Problem requirements → Restate all of the data precisely, omitting nothing.

Given data →
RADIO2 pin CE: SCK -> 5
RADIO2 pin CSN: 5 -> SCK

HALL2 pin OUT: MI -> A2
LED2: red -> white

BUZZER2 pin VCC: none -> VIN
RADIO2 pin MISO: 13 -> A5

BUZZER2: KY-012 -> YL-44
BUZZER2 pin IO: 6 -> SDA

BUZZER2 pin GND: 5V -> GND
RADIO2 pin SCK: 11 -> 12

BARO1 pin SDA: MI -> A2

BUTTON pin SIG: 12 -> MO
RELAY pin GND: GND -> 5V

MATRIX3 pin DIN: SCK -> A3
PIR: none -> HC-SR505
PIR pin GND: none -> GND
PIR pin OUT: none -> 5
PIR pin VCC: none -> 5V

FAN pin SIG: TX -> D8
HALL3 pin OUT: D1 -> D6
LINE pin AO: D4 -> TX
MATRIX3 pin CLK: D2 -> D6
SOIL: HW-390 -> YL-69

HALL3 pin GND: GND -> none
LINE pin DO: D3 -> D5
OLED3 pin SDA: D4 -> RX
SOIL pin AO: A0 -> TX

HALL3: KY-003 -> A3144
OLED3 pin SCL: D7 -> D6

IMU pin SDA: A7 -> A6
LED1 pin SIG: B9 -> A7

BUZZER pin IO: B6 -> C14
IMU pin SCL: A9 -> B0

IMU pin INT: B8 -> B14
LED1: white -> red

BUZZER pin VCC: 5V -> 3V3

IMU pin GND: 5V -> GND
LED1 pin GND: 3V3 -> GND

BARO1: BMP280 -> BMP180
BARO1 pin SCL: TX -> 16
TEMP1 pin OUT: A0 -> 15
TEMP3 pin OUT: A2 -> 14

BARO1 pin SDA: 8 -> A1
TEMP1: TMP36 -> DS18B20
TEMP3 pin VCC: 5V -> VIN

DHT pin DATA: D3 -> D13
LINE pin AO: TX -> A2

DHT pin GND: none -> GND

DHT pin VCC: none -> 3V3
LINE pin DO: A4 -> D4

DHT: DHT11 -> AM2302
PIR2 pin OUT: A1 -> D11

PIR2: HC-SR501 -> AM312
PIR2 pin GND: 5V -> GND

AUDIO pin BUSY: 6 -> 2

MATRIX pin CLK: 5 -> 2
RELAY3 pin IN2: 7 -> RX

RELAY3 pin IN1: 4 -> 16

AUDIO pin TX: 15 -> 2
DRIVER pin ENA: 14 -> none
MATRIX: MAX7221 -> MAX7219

Expected output →
RADIO2 pin CE: SCK -> 5
RADIO2 pin CSN: 5 -> SCK

HALL2 pin OUT: MI -> A2
LED2: red -> white

BUZZER2 pin VCC: none -> VIN
RADIO2 pin MISO: 13 -> A5

BUZZER2: KY-012 -> YL-44
BUZZER2 pin IO: 6 -> SDA

BUZZER2 pin GND: 5V -> GND
RADIO2 pin SCK: 11 -> 12

BARO1 pin SDA: MI -> A2

BUTTON pin SIG: 12 -> MO
RELAY pin GND: GND -> 5V

MATRIX3 pin DIN: SCK -> A3
PIR: none -> HC-SR505
PIR pin GND: none -> GND
PIR pin OUT: none -> 5
PIR pin VCC: none -> 5V

FAN pin SIG: TX -> D8
HALL3 pin OUT: D1 -> D6
LINE pin AO: D4 -> TX
MATRIX3 pin CLK: D2 -> D6
SOIL: HW-390 -> YL-69

HALL3 pin GND: GND -> none
LINE pin DO: D3 -> D5
OLED3 pin SDA: D4 -> RX
SOIL pin AO: A0 -> TX

HALL3: KY-003 -> A3144
OLED3 pin SCL: D7 -> D6

IMU pin SDA: A7 -> A6
LED1 pin SIG: B9 -> A7

BUZZER pin IO: B6 -> C14
IMU pin SCL: A9 -> B0

IMU pin INT: B8 -> B14
LED1: white -> red

BUZZER pin VCC: 5V -> 3V3

IMU pin GND: 5V -> GND
LED1 pin GND: 3V3 -> GND

BARO1: BMP280 -> BMP180
BARO1 pin SCL: TX -> 16
TEMP1 pin OUT: A0 -> 15
TEMP3 pin OUT: A2 -> 14

BARO1 pin SDA: 8 -> A1
TEMP1: TMP36 -> DS18B20
TEMP3 pin VCC: 5V -> VIN

DHT pin DATA: D3 -> D13
LINE pin AO: TX -> A2

DHT pin GND: none -> GND

DHT pin VCC: none -> 3V3
LINE pin DO: A4 -> D4

DHT: DHT11 -> AM2302
PIR2 pin OUT: A1 -> D11

PIR2: HC-SR501 -> AM312
PIR2 pin GND: 5V -> GND

AUDIO pin BUSY: 6 -> 2

MATRIX pin CLK: 5 -> 2
RELAY3 pin IN2: 7 -> RX

RELAY3 pin IN1: 4 -> 16

AUDIO pin TX: 15 -> 2
DRIVER pin ENA: 14 -> none
MATRIX: MAX7221 -> MAX7219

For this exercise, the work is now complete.